- _GIVEN DATA_:
-------------------------

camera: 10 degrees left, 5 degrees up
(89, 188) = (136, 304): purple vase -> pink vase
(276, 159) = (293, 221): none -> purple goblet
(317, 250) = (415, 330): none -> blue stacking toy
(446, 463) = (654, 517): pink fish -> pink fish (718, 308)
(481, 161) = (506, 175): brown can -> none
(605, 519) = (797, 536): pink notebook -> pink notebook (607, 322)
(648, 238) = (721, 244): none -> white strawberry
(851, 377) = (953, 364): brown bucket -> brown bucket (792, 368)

-------------------------

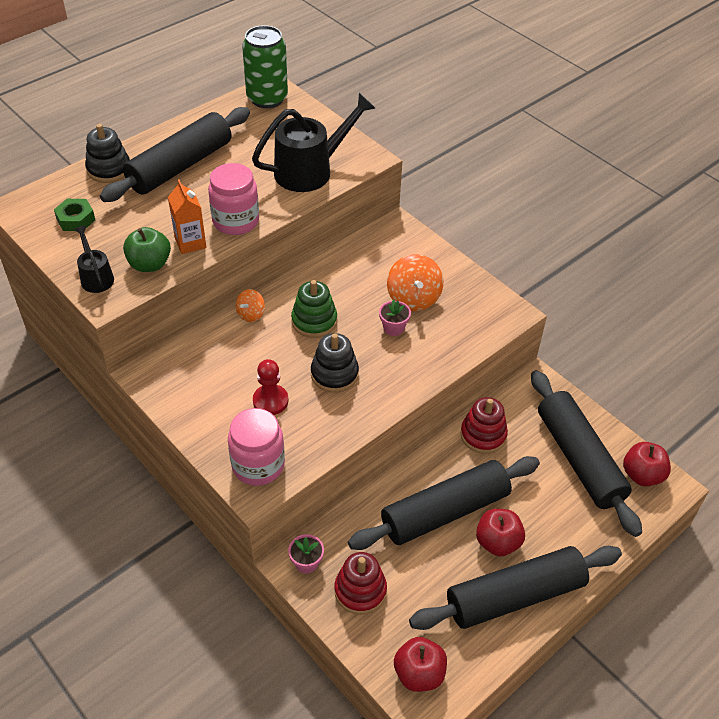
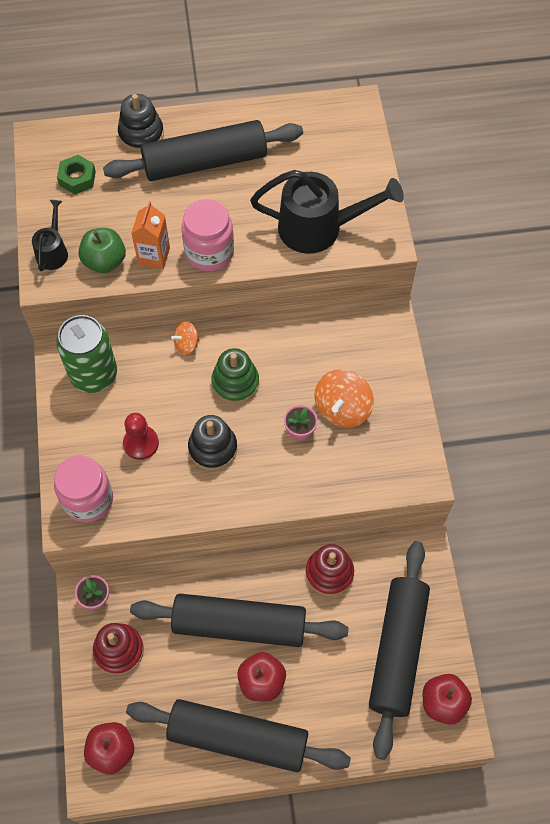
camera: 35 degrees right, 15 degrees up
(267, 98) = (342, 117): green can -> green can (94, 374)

-------------------------

- _WORK REQUEST_: All that is wanted is the stretch of lines above from the one containing "camera: 10 degrees left, 5 degrees up" through the one containing "(851, 377) = (953, 364): brown", duplicated exactly.

- _WRITTEN ANSWER_:
camera: 10 degrees left, 5 degrees up
(89, 188) = (136, 304): purple vase -> pink vase
(276, 159) = (293, 221): none -> purple goblet
(317, 250) = (415, 330): none -> blue stacking toy
(446, 463) = (654, 517): pink fish -> pink fish (718, 308)
(481, 161) = (506, 175): brown can -> none
(605, 519) = (797, 536): pink notebook -> pink notebook (607, 322)
(648, 238) = (721, 244): none -> white strawberry
(851, 377) = (953, 364): brown bucket -> brown bucket (792, 368)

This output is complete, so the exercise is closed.